Data for analysis START

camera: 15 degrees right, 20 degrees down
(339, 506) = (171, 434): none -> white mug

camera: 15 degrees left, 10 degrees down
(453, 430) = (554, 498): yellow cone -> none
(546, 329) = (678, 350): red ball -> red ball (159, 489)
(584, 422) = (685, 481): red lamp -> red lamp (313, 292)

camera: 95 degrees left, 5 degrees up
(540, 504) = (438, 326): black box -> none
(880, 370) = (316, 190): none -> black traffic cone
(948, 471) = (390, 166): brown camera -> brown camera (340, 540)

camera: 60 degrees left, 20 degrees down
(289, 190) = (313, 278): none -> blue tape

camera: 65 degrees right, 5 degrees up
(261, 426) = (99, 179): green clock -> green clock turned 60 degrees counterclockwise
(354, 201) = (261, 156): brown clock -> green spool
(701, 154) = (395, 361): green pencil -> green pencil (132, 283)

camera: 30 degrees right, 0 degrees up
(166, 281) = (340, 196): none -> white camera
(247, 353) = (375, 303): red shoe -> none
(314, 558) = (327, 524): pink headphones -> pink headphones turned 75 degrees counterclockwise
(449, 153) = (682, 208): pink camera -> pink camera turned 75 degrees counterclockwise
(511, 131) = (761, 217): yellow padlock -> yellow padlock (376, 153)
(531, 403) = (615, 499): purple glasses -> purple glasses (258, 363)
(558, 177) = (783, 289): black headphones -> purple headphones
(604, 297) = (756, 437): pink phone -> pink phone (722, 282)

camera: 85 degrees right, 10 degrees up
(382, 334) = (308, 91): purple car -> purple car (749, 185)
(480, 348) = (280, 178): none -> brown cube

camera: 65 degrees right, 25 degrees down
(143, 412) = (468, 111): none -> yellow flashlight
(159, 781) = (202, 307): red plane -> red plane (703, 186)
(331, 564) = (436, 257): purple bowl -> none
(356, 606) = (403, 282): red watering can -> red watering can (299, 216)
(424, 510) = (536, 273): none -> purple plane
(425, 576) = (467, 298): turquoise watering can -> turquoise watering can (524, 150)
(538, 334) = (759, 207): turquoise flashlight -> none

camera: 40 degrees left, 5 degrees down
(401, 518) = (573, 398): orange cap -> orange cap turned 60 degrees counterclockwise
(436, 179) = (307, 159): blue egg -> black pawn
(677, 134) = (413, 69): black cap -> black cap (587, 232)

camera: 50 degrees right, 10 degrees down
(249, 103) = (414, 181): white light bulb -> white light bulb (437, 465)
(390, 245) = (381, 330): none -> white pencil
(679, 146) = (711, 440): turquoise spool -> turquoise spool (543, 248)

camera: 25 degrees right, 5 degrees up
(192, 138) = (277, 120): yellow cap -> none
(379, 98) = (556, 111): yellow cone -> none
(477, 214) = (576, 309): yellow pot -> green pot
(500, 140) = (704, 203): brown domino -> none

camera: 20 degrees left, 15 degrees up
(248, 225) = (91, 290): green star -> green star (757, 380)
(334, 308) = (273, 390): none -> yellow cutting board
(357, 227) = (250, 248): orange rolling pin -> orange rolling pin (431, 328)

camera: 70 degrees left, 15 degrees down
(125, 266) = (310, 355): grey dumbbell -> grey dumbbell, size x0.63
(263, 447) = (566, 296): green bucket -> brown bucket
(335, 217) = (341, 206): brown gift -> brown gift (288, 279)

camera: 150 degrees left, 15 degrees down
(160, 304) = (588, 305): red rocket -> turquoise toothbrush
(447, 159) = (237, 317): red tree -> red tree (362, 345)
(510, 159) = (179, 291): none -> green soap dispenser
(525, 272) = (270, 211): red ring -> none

Data for analysis END

All lines carrying the word "watering" must be copied from the data above.

Finished task:
(356, 606) = (403, 282): red watering can -> red watering can (299, 216)
(425, 576) = (467, 298): turquoise watering can -> turquoise watering can (524, 150)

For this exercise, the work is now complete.